- _AIM OF THE EXERCISE_: Pictures excluded, output the lines of the data below between the one holding "(132, 262) = (170, 275): pink" and the one holding "(376, 548) = (632, 178): pink egg -> none", inclusive, exactly as they stand.

- _DATA RECORDS_:
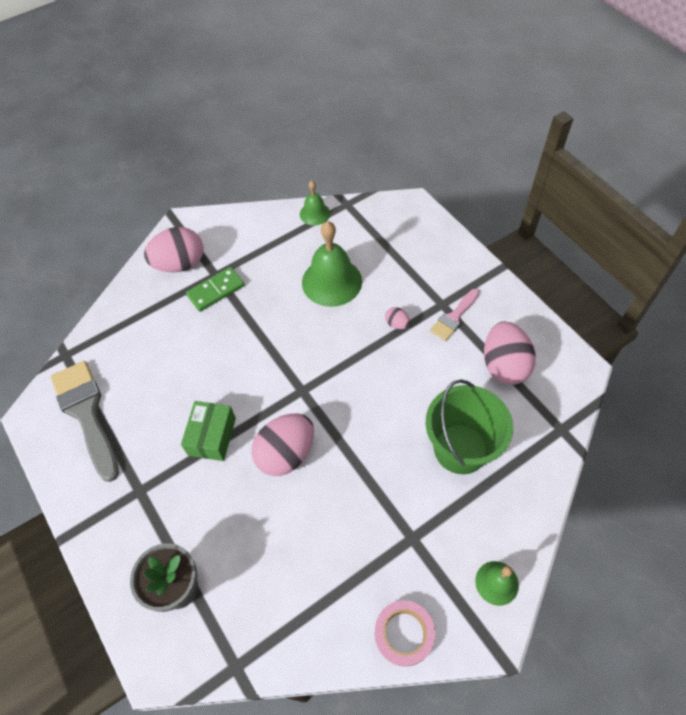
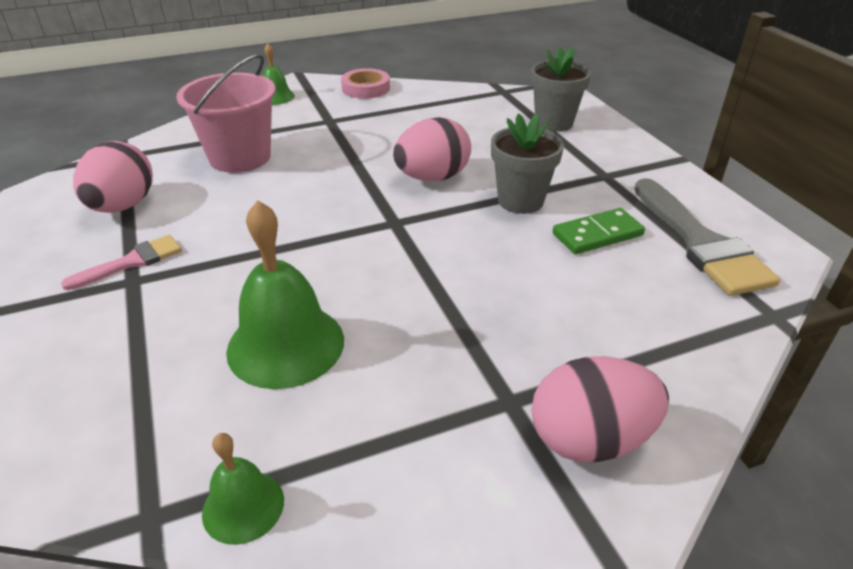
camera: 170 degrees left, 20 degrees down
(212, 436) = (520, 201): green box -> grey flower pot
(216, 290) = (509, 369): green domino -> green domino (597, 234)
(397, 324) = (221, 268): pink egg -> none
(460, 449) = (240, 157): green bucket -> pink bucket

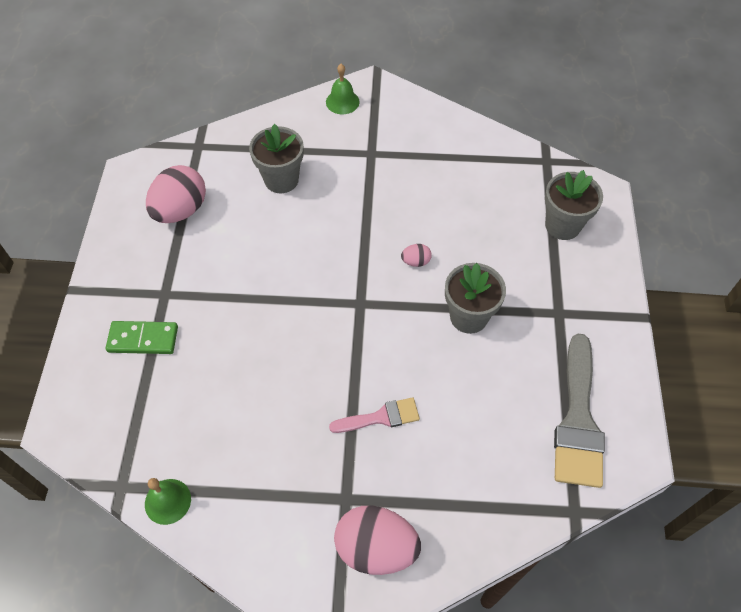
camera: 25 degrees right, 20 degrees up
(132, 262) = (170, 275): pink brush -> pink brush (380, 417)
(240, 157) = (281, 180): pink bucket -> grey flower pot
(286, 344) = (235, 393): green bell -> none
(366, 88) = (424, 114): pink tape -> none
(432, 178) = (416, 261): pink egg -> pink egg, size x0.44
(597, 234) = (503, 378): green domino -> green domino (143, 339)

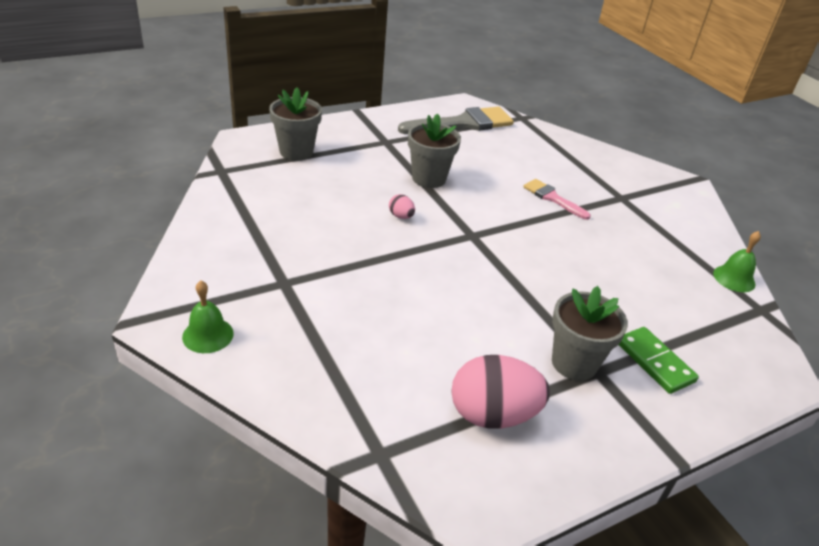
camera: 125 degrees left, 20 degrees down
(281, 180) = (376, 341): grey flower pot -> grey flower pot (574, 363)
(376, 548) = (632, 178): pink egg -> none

* * *

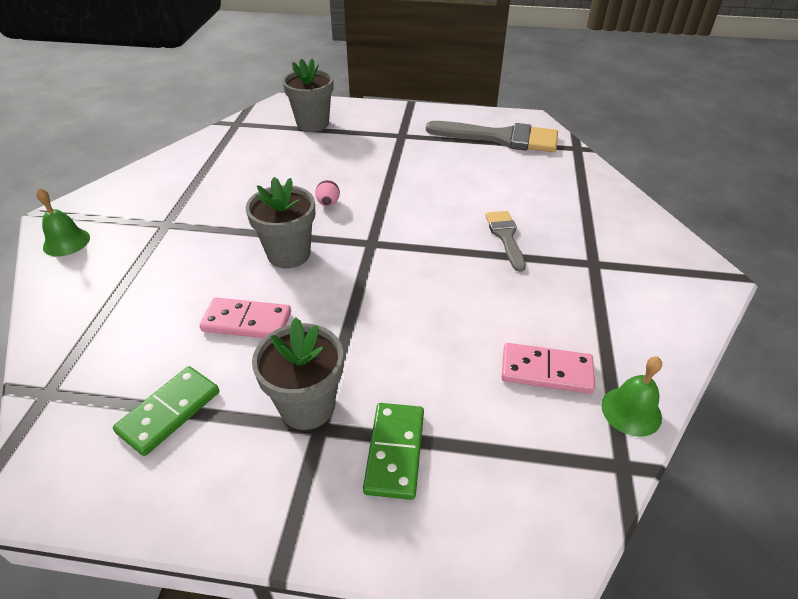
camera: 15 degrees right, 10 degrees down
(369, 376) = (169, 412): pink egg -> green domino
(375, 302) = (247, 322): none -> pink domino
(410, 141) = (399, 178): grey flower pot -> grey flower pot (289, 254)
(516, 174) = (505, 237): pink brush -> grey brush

- _OUTPUT BELOW_:
(132, 262) = (170, 275): pink brush -> pink brush (380, 417)
(240, 157) = (281, 180): pink bucket -> grey flower pot
(286, 344) = (235, 393): green bell -> none
(366, 88) = (424, 114): pink tape -> none
(432, 178) = (416, 261): pink egg -> pink egg, size x0.44
(597, 234) = (503, 378): green domino -> green domino (143, 339)

camera: 125 degrees left, 20 degrees down
(281, 180) = (376, 341): grey flower pot -> grey flower pot (574, 363)
(376, 548) = (632, 178): pink egg -> none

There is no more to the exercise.